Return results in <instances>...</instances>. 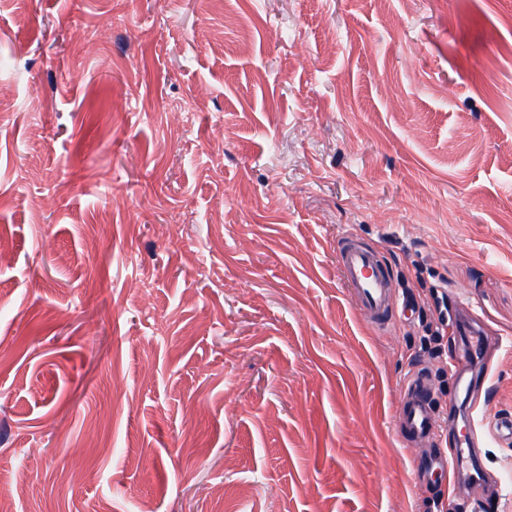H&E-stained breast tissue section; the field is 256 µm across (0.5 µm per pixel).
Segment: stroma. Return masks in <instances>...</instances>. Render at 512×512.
Masks as SVG:
<instances>
[{"mask_svg":"<svg viewBox=\"0 0 512 512\" xmlns=\"http://www.w3.org/2000/svg\"><path fill=\"white\" fill-rule=\"evenodd\" d=\"M0 250L11 512H512L395 422L465 323L512 415V0H0ZM336 259L364 318L377 329L390 328L396 305L391 276L381 255L347 232L336 240Z\"/></svg>","mask_w":512,"mask_h":512,"instance_id":"obj_1","label":"stroma"}]
</instances>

__________

**TASK**
In the records above, locate the line that contains "Segment: stroma. Return". Repeat it and every line after it, exactly, and nothing else.

**EXPECTED ANSWER**
Segment: stroma. Return masks in <instances>...</instances>. Render at 512×512.
Masks as SVG:
<instances>
[{"mask_svg":"<svg viewBox=\"0 0 512 512\" xmlns=\"http://www.w3.org/2000/svg\"><path fill=\"white\" fill-rule=\"evenodd\" d=\"M0 250L11 512H512L395 422L465 323L512 415V0H0ZM336 259L364 318L377 329L390 328L396 305L391 276L381 255L347 232L336 240Z\"/></svg>","mask_w":512,"mask_h":512,"instance_id":"obj_1","label":"stroma"}]
</instances>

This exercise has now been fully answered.